**Action item**
Working from the listing below, set down every line exactly.

**Dataset excerpt**
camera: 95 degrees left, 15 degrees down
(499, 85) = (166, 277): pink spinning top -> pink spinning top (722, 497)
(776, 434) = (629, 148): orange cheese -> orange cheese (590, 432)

**Solution to this task**
camera: 95 degrees left, 15 degrees down
(499, 85) = (166, 277): pink spinning top -> pink spinning top (722, 497)
(776, 434) = (629, 148): orange cheese -> orange cheese (590, 432)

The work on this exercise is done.